PROBLEM = Set down exactly the lines from the one containing "grey pawn: none" through the last line of the data below, and no others.
___ MATERIAL TO PROCESS ___
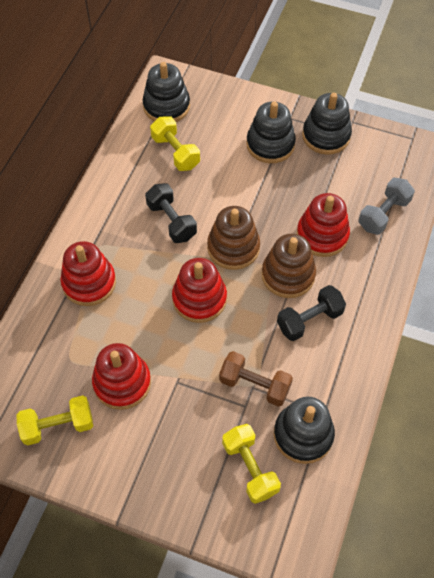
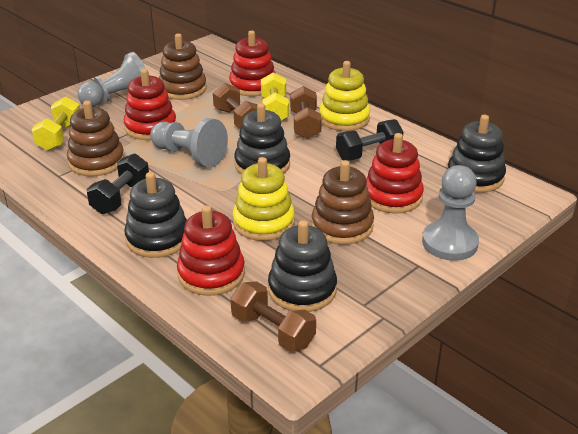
brown dumbbell: [219,351,293,407] = 1 -> [213,83,257,129] [231,281,316,352] [290,86,322,139] = 3
brown stacking toy: [207,206,260,270] [262,234,316,298] = 2 -> [67,100,125,177] [159,34,207,100] [311,160,374,245] = 3
grey dumbbell: [358,178,415,235] = 1 -> none = 0
grey pawn: none = 0 -> [78,52,146,107] [150,118,228,168] [422,165,479,261] = 3
yellow dumbbell: [17,395,93,446] [150,116,200,171] [222,424,281,504] = 3 -> [32,97,80,151] [261,73,289,121] = 2
yellow stacking toy: none = 0 -> [233,157,295,241] [319,61,370,131] = 2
___
EXERCISE RESPONSE =
grey pawn: none = 0 -> [78,52,146,107] [150,118,228,168] [422,165,479,261] = 3
yellow dumbbell: [17,395,93,446] [150,116,200,171] [222,424,281,504] = 3 -> [32,97,80,151] [261,73,289,121] = 2
yellow stacking toy: none = 0 -> [233,157,295,241] [319,61,370,131] = 2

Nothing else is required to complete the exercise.